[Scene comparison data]
+ + +

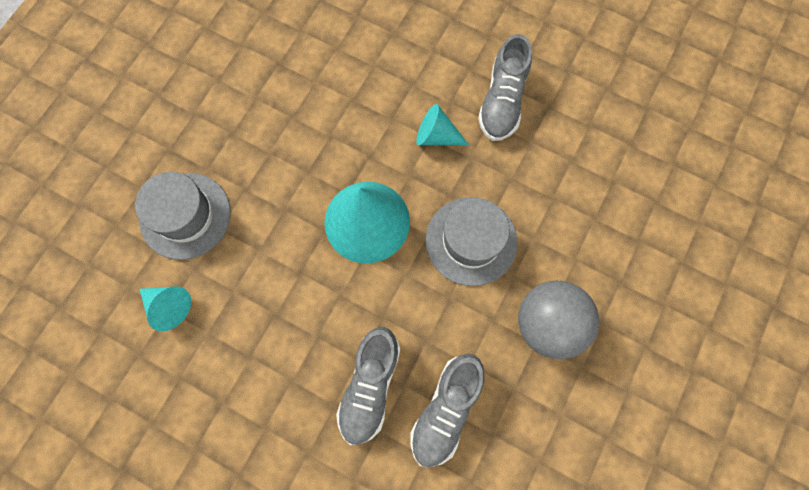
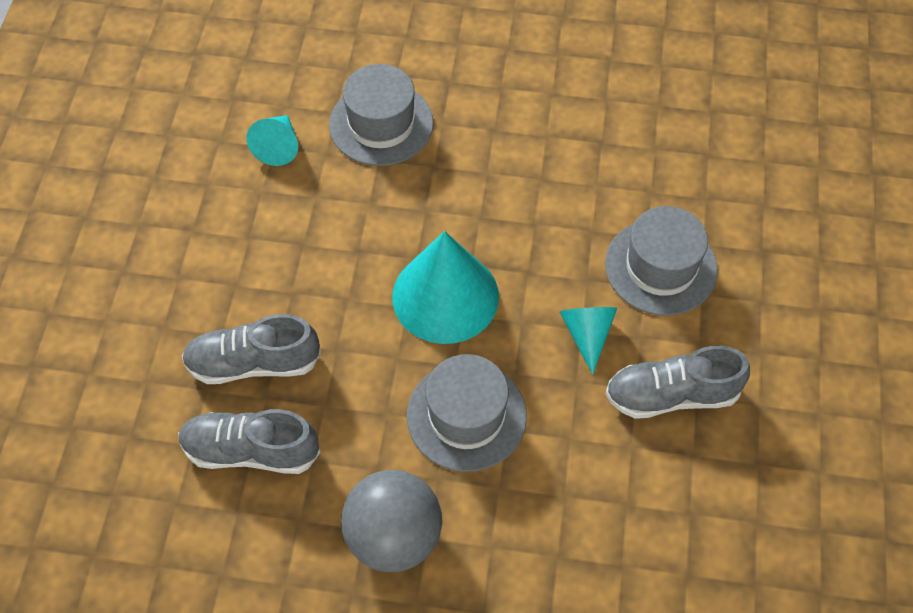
camera: 70 degrees right, 15 degrees down
(401, 67) = (661, 267): none -> grey hat

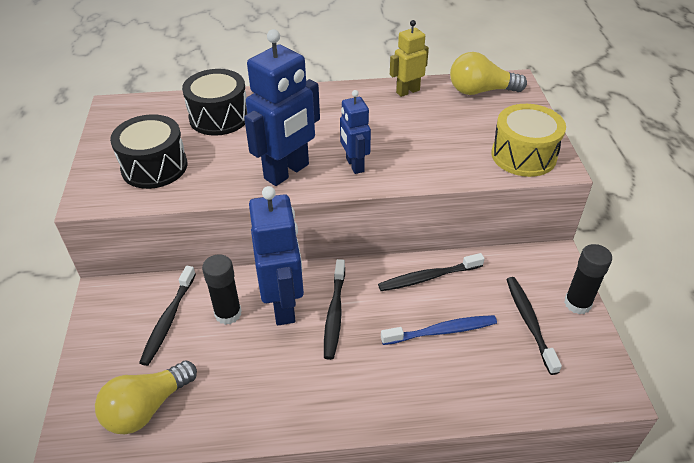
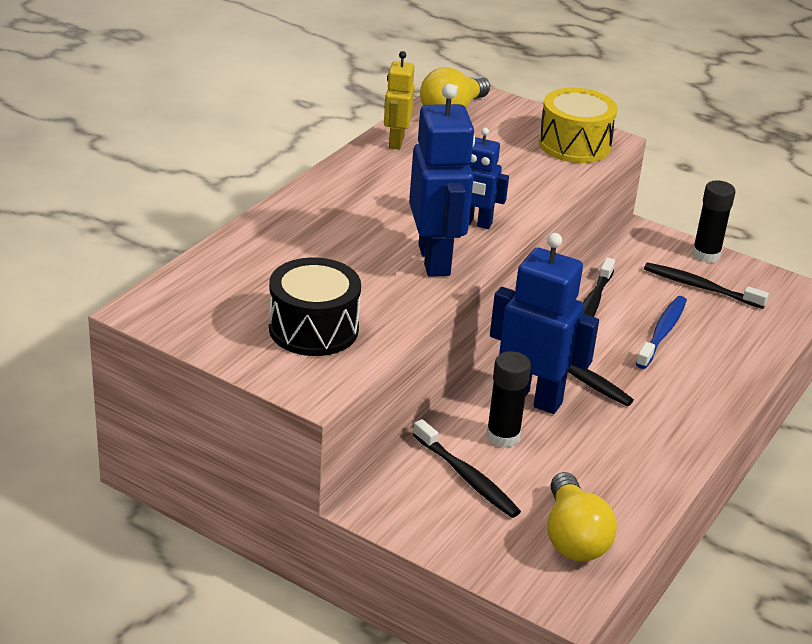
camera: 55 degrees left, 10 degrees down
(219, 117) = (276, 256): black drum -> none

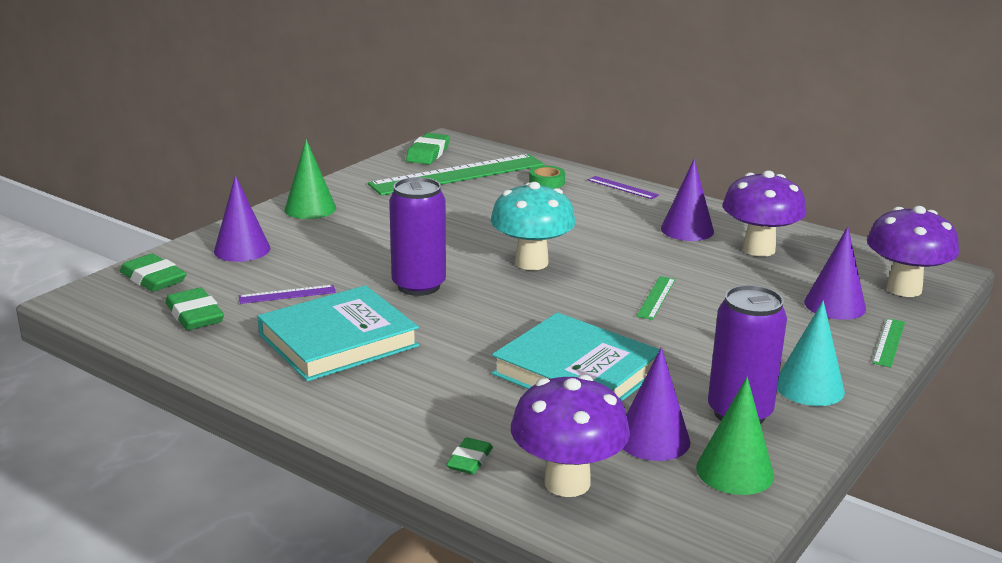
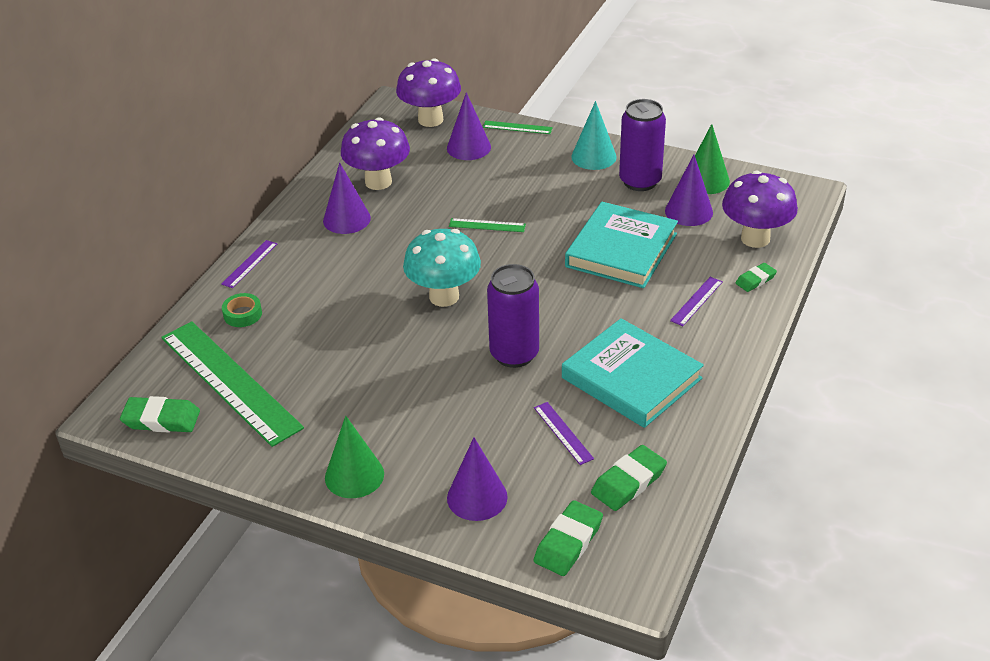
camera: 100 degrees left, 15 degrees up
(448, 405) = (696, 301): none -> purple ruler
(469, 460) = (755, 280): green eraser -> green eraser turned 45 degrees counterclockwise

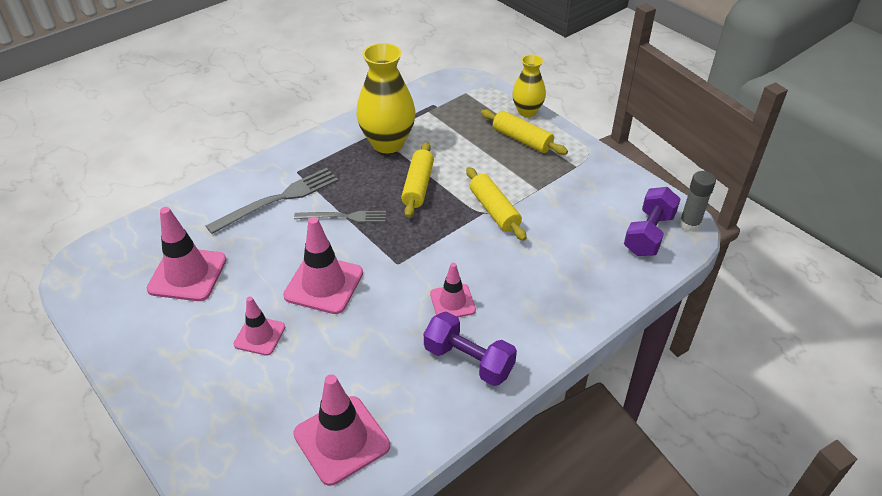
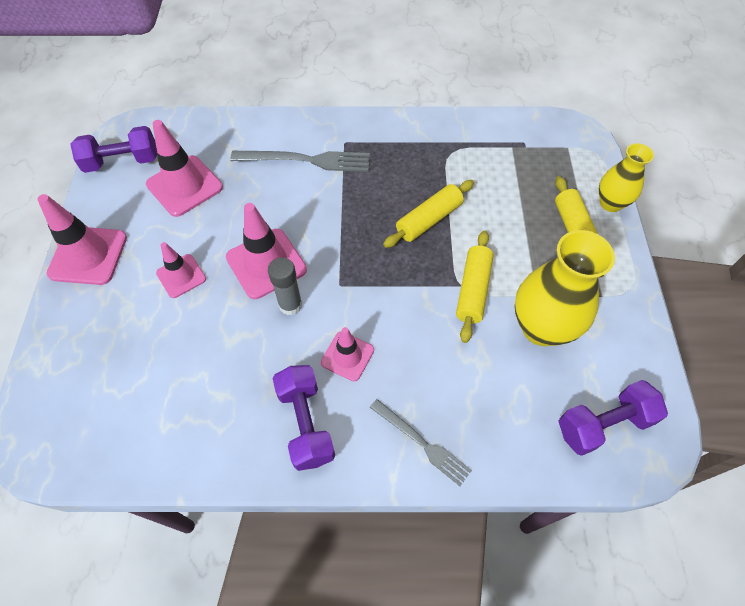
camera: 40 degrees right, 15 degrees up
(101, 291) = (122, 162): none -> purple dumbbell
(341, 440) = (149, 414): pink traffic cone -> pink traffic cone (88, 255)
(344, 217) = (340, 210): grey fork -> grey fork (422, 443)
(387, 143) = (444, 159): yellow vase -> yellow vase (541, 327)
(689, 224) = (662, 446): grey glue stick -> grey glue stick (290, 305)

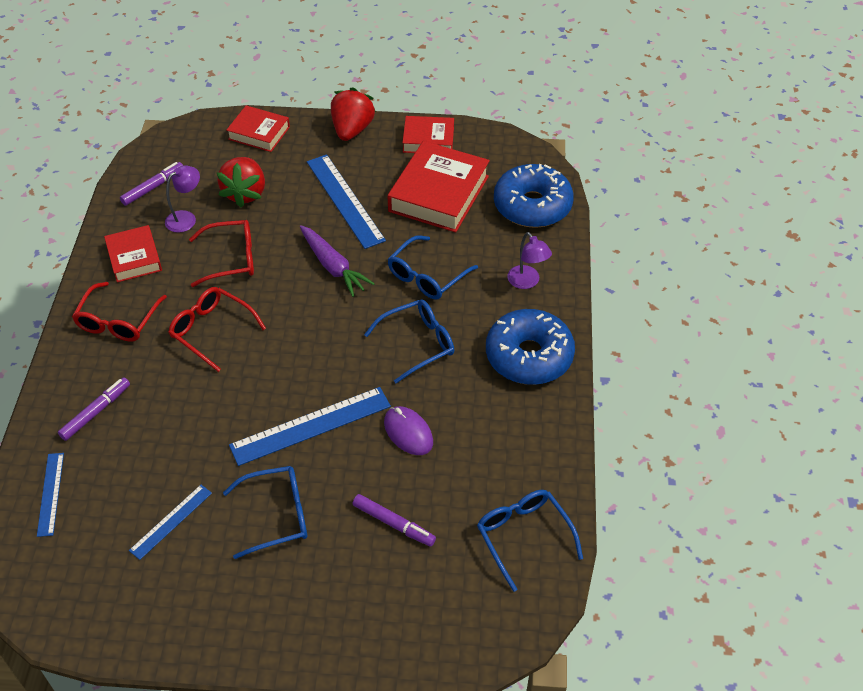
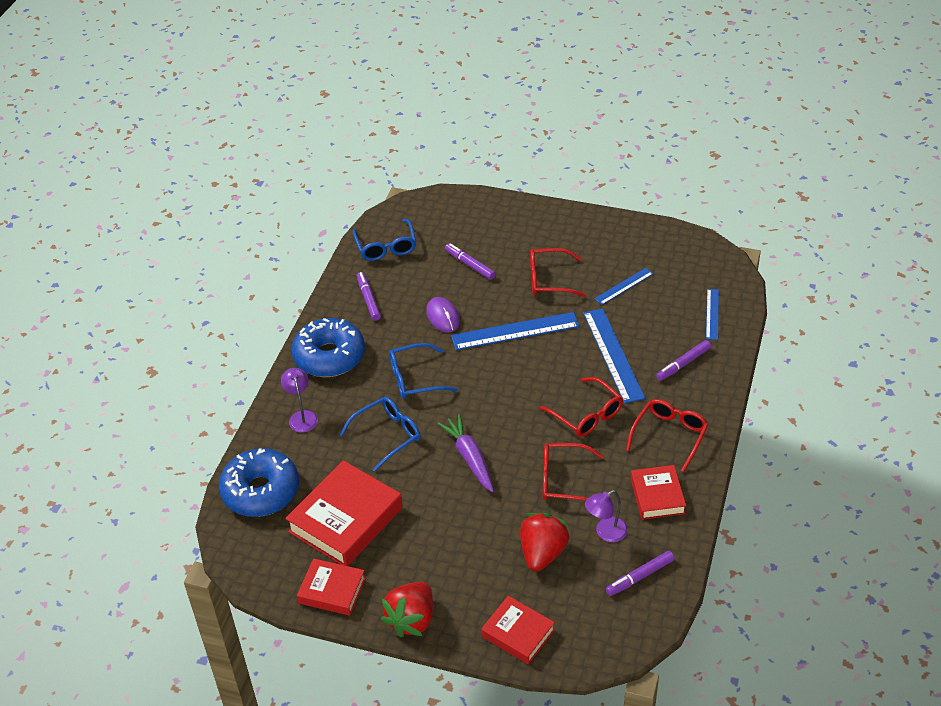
camera: 165 degrees left, 5 degrees down
(277, 515) = (549, 280): blue glasses -> red glasses
(345, 200) = (441, 527): blue ruler -> blue ruler (613, 355)
(514, 443) = (368, 299): none -> purple marker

+ + +

The entries above need an exact copy without their pictures.

camera: 70 degrees right, 15 degrees down
(401, 67) = (661, 267): none -> grey hat

camera: 55 degrees left, 10 degrees down
(219, 117) = (276, 256): black drum -> none

camera: 100 degrees left, 15 degrees up
(448, 405) = (696, 301): none -> purple ruler
(469, 460) = (755, 280): green eraser -> green eraser turned 45 degrees counterclockwise

camera: 40 degrees right, 15 degrees up
(101, 291) = (122, 162): none -> purple dumbbell
(341, 440) = (149, 414): pink traffic cone -> pink traffic cone (88, 255)
(344, 217) = (340, 210): grey fork -> grey fork (422, 443)
(387, 143) = (444, 159): yellow vase -> yellow vase (541, 327)
(689, 224) = (662, 446): grey glue stick -> grey glue stick (290, 305)

camera: 165 degrees left, 5 degrees down
(277, 515) = (549, 280): blue glasses -> red glasses
(345, 200) = (441, 527): blue ruler -> blue ruler (613, 355)
(514, 443) = (368, 299): none -> purple marker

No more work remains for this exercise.